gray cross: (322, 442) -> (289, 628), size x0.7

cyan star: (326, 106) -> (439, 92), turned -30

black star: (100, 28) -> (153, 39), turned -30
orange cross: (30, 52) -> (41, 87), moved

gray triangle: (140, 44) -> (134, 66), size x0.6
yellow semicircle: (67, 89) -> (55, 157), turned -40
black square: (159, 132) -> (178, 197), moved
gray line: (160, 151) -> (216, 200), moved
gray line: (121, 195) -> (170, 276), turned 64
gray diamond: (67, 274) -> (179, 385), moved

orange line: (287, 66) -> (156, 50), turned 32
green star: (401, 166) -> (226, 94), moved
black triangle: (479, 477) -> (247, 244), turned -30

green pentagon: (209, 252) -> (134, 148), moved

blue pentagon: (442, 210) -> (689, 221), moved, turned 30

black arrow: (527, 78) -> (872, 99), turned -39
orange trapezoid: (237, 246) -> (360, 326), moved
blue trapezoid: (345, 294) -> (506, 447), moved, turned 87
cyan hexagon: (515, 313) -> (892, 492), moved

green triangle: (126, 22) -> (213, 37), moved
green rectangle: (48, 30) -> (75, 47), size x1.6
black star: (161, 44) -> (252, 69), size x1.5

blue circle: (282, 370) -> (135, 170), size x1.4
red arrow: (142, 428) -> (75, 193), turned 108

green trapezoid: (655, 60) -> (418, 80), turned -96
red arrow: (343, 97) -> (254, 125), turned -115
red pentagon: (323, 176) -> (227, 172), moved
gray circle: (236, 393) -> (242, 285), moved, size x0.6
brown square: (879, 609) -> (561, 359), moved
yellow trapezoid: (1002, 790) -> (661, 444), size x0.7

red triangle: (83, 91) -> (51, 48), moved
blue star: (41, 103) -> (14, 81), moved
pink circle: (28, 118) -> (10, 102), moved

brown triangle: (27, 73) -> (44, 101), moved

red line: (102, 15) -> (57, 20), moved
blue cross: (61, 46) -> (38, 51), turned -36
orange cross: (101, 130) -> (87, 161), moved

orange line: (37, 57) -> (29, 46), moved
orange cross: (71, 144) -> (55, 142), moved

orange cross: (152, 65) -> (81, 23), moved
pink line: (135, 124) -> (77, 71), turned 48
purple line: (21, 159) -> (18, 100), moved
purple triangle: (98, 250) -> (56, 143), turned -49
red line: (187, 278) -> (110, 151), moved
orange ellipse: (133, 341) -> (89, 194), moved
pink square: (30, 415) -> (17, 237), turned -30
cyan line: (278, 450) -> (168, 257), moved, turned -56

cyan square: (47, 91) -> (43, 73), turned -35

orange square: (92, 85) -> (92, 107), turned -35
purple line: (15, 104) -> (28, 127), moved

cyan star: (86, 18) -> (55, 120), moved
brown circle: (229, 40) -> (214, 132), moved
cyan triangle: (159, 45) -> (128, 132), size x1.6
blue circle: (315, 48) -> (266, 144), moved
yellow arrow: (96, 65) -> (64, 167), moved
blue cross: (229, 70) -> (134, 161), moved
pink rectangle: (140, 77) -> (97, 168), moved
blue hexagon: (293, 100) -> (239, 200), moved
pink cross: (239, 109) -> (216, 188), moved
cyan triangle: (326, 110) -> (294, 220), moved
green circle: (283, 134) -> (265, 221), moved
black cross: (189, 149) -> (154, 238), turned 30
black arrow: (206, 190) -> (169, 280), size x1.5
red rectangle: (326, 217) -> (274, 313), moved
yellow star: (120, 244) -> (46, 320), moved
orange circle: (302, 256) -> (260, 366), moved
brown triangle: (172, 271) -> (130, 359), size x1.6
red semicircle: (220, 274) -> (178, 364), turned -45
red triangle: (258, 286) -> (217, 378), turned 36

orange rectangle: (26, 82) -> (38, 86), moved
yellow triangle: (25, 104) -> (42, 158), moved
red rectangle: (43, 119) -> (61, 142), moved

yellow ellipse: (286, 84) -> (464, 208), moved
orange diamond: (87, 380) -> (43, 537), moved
◆ ◆ ◆ ◆ ◆ ◆ ◆
Copy the lines above exactly. Start with the line containing "red arrow: (343, 97)", end with the line containing "red triangle: (83, 91) -> (51, 48), moved", and include both.

red arrow: (343, 97) -> (254, 125), turned -115
red pentagon: (323, 176) -> (227, 172), moved
gray circle: (236, 393) -> (242, 285), moved, size x0.6
brown square: (879, 609) -> (561, 359), moved
yellow trapezoid: (1002, 790) -> (661, 444), size x0.7

red triangle: (83, 91) -> (51, 48), moved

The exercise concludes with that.